● Task instructions
Please retype the listing below exactly, from its opening line through the line where "pink slope K4:L4" appears.

*** Opening of Available records ***

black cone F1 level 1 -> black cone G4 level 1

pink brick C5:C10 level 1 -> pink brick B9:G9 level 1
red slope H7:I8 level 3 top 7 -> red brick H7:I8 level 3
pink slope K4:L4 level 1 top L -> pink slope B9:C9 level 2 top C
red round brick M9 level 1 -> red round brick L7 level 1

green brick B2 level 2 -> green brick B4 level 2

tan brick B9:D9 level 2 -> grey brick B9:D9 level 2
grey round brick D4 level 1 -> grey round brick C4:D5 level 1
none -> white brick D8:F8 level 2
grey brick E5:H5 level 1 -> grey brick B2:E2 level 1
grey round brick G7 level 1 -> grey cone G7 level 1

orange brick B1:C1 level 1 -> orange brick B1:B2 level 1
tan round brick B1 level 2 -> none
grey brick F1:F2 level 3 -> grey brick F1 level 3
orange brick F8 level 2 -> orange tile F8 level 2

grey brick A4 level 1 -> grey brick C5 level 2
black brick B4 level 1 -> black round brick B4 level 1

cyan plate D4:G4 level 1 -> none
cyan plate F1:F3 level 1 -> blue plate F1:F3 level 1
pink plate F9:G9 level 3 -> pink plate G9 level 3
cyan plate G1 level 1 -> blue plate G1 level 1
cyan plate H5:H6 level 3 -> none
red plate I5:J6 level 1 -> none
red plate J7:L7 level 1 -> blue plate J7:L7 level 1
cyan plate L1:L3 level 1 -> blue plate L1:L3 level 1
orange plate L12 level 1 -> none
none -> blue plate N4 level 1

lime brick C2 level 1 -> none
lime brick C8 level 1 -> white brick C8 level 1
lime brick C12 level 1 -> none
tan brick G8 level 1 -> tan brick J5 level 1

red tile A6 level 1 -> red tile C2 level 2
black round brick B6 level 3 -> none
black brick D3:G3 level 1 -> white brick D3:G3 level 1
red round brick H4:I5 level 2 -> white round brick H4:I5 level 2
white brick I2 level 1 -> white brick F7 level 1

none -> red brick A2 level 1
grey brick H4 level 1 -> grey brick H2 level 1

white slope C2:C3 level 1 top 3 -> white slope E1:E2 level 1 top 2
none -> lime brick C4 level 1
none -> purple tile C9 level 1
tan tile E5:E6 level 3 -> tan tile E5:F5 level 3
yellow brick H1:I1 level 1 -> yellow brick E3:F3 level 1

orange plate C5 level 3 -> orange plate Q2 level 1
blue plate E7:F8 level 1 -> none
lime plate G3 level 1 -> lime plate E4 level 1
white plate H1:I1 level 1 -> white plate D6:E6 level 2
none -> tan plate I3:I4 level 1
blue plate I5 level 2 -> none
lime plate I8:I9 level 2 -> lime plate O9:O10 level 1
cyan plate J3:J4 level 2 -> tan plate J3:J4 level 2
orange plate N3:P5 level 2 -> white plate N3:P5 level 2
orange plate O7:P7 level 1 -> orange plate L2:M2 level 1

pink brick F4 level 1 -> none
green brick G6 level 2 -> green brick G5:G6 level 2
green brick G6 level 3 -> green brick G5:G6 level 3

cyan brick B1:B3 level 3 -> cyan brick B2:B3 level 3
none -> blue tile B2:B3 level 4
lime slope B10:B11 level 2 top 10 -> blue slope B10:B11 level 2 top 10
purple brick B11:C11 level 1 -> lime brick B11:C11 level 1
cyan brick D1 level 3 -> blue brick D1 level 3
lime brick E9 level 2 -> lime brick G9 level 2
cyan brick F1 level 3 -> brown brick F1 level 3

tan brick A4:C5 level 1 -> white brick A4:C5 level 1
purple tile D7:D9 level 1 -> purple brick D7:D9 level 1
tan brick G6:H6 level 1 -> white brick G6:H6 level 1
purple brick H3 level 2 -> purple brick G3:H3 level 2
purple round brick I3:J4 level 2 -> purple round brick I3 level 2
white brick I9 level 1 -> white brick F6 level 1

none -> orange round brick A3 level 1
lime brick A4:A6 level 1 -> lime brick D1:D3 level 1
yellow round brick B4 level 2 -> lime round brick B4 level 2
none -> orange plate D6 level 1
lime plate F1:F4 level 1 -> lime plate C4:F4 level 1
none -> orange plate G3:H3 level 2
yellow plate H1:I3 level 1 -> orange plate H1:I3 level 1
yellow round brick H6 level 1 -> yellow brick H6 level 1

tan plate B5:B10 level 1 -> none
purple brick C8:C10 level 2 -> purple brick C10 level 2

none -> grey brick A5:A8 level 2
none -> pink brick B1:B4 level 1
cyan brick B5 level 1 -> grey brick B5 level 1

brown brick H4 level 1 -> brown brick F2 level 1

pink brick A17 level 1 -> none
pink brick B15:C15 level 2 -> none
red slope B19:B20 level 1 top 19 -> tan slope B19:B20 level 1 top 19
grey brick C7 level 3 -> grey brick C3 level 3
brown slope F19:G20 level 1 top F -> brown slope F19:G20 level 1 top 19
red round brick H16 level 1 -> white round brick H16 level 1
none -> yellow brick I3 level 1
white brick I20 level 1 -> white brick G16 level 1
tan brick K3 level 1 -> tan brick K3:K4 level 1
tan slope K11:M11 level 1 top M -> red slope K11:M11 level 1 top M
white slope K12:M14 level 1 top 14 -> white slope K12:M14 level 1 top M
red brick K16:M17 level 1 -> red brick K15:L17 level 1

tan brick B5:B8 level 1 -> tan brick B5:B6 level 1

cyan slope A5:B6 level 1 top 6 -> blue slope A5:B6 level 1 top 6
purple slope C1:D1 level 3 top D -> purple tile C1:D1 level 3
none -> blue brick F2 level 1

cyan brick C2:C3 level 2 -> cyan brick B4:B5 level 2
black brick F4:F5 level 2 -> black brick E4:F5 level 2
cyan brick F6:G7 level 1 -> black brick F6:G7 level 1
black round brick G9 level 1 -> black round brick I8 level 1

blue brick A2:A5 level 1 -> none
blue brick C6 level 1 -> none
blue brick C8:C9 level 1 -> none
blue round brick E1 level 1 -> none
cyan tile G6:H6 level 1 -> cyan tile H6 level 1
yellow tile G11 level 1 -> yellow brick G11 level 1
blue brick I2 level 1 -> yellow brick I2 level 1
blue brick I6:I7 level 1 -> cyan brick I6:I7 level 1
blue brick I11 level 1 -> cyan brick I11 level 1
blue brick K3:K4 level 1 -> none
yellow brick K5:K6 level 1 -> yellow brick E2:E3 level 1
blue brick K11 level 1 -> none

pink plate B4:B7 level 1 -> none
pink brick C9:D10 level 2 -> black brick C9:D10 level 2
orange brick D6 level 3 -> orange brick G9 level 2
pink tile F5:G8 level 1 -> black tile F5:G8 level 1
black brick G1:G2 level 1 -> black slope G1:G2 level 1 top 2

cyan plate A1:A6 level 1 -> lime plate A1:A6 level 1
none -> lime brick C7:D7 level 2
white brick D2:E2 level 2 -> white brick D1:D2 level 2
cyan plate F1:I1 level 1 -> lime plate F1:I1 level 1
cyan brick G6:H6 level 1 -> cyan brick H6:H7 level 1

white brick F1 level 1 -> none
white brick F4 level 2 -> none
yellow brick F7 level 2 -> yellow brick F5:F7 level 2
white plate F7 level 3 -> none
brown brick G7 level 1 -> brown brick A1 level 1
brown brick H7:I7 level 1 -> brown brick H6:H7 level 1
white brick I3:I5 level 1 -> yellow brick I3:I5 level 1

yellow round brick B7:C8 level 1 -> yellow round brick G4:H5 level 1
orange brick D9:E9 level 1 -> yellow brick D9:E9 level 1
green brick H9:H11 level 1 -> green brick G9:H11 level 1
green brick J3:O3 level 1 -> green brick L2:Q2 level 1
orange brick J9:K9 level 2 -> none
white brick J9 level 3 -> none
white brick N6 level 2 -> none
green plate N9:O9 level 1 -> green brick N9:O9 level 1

*** Close of Available records ***

● Finished task
black cone F1 level 1 -> black cone G4 level 1

pink brick C5:C10 level 1 -> pink brick B9:G9 level 1
red slope H7:I8 level 3 top 7 -> red brick H7:I8 level 3
pink slope K4:L4 level 1 top L -> pink slope B9:C9 level 2 top C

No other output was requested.